● Records shown:

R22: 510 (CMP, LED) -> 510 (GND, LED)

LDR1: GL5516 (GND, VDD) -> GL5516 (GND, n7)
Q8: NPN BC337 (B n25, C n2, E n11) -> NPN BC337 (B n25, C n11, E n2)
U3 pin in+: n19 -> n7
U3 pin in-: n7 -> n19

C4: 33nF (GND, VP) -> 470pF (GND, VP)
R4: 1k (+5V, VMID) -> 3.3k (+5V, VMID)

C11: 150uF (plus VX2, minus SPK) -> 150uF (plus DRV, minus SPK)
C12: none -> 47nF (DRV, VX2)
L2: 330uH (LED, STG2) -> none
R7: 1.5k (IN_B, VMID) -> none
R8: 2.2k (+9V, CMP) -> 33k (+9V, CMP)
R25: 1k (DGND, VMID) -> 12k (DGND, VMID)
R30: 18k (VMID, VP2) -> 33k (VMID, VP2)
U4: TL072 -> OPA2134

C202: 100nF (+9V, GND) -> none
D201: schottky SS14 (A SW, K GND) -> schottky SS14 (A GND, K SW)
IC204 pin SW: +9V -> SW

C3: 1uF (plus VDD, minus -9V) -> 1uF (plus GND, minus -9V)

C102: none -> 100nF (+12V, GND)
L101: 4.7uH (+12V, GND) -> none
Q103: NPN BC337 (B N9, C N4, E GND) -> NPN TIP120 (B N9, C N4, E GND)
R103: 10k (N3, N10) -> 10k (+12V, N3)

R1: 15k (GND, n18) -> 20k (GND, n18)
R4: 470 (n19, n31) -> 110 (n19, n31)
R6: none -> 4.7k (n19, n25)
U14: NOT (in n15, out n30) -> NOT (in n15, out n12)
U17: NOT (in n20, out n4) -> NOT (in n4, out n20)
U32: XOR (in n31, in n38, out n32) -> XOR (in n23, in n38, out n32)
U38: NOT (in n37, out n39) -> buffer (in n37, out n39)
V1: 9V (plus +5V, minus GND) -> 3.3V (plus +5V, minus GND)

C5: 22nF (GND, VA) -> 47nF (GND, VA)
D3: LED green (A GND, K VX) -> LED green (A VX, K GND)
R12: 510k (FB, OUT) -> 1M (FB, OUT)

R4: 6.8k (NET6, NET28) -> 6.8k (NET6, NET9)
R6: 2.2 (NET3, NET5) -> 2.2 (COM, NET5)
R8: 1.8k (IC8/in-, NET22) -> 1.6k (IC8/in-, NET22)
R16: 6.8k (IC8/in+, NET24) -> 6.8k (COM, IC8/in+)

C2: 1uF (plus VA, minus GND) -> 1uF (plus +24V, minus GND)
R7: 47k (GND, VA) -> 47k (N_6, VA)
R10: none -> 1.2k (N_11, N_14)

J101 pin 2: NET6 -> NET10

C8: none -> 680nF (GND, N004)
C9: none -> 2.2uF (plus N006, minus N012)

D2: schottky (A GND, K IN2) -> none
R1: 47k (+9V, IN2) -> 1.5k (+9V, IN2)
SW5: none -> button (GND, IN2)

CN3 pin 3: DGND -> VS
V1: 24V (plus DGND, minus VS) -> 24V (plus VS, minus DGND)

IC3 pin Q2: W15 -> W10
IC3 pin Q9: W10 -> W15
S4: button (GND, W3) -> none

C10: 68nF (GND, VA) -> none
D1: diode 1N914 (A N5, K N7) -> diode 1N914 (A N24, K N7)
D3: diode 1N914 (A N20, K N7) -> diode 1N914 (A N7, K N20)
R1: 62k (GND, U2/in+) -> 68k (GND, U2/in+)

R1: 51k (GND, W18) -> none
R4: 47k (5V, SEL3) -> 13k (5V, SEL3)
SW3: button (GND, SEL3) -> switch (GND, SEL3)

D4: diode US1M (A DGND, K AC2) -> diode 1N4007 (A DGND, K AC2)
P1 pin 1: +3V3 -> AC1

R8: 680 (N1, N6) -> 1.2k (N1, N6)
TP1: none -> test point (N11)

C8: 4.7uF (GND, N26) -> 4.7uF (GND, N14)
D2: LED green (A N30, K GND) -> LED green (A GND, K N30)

● What you will do: The answer must be the line containing "R8: 680 (N1, N6) -> 1.2k (N1, N6)" and every line after it to the end of the records, repeated exactly.

● Response to this exercise:
R8: 680 (N1, N6) -> 1.2k (N1, N6)
TP1: none -> test point (N11)

C8: 4.7uF (GND, N26) -> 4.7uF (GND, N14)
D2: LED green (A N30, K GND) -> LED green (A GND, K N30)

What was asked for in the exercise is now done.